§ WORK ORDER
Write out exactly the lines from the one containing "GPS3: NEO-6M -> NEO-M8N" to the end of the material, both ends included, and nothing else. Leave pictures out.

● ● ● ● ●

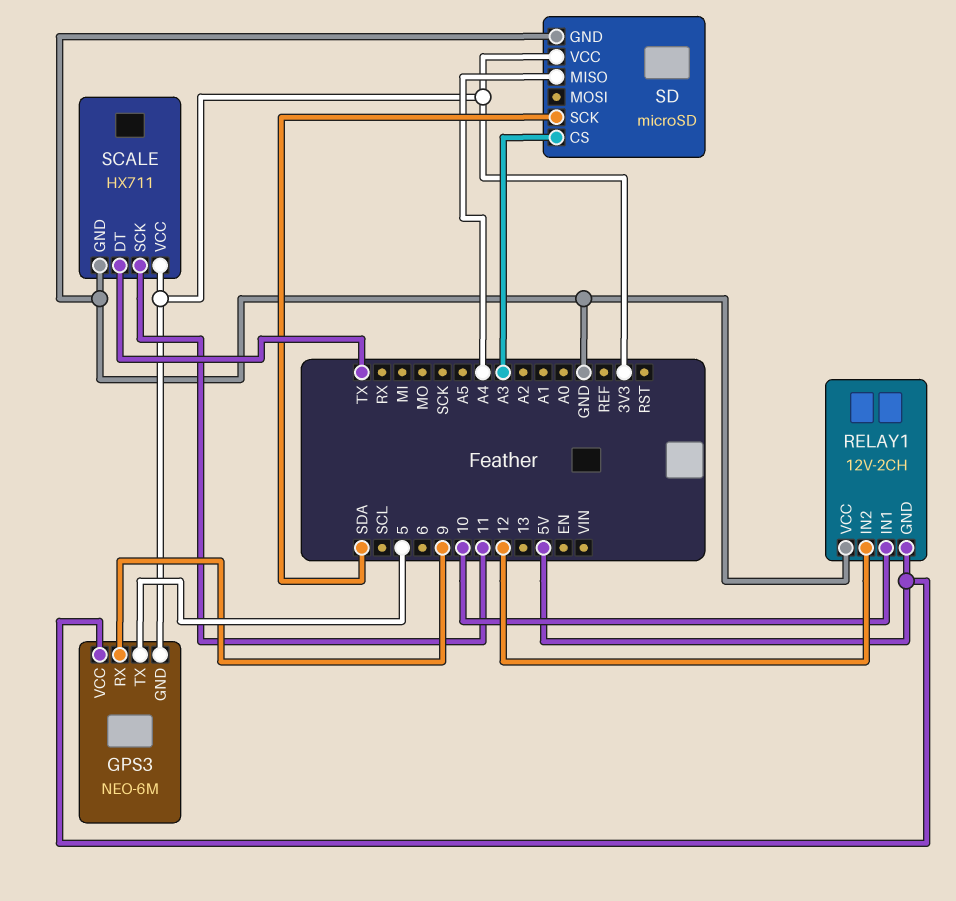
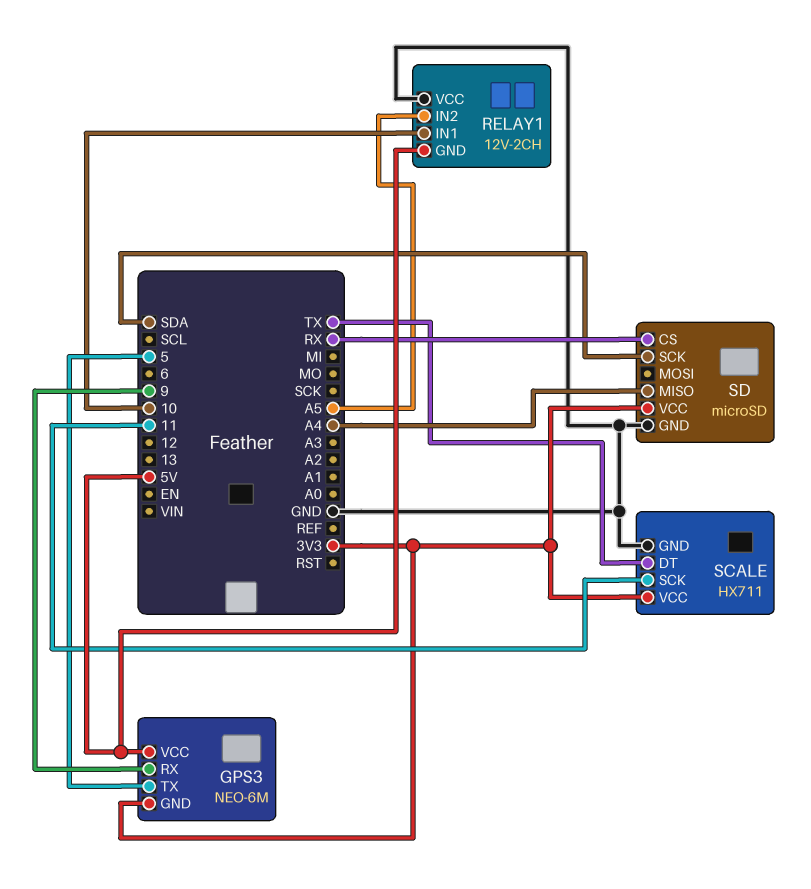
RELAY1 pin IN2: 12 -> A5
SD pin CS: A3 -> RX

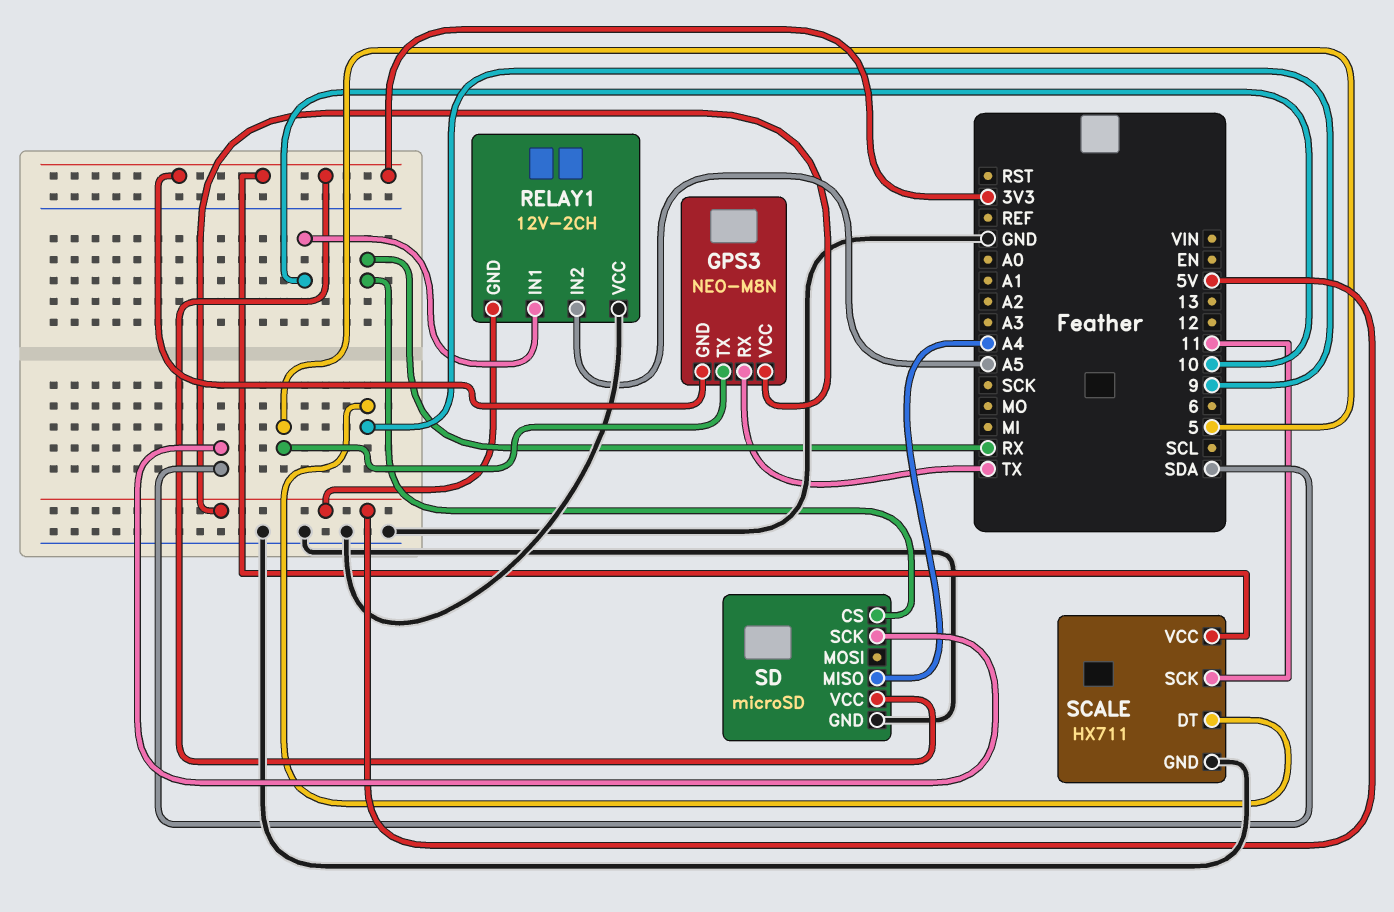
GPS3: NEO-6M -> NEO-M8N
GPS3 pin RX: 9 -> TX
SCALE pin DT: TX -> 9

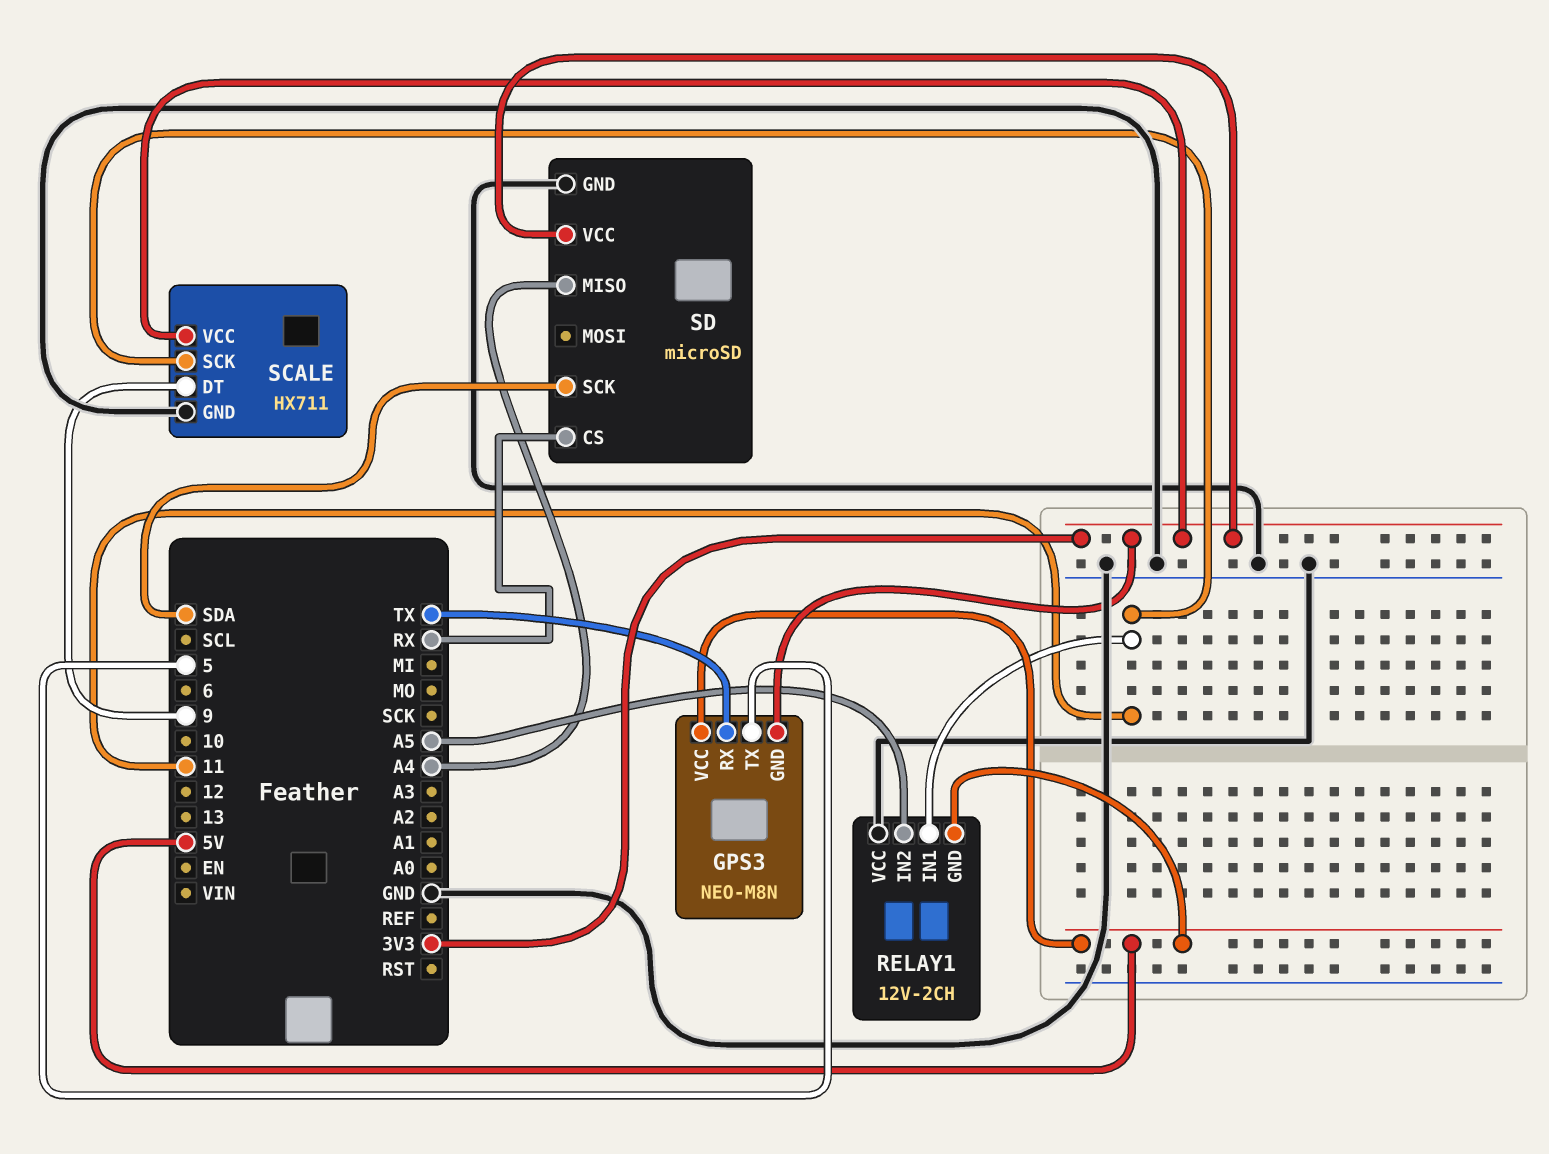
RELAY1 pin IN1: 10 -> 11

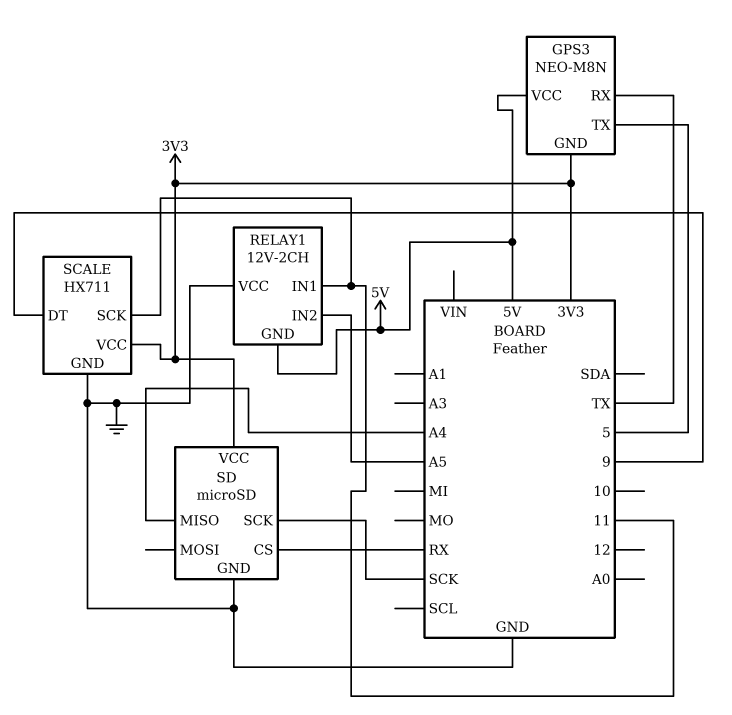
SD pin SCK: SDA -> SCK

● ● ● ● ●

§ TASK RESULT
GPS3: NEO-6M -> NEO-M8N
GPS3 pin RX: 9 -> TX
SCALE pin DT: TX -> 9

RELAY1 pin IN1: 10 -> 11

SD pin SCK: SDA -> SCK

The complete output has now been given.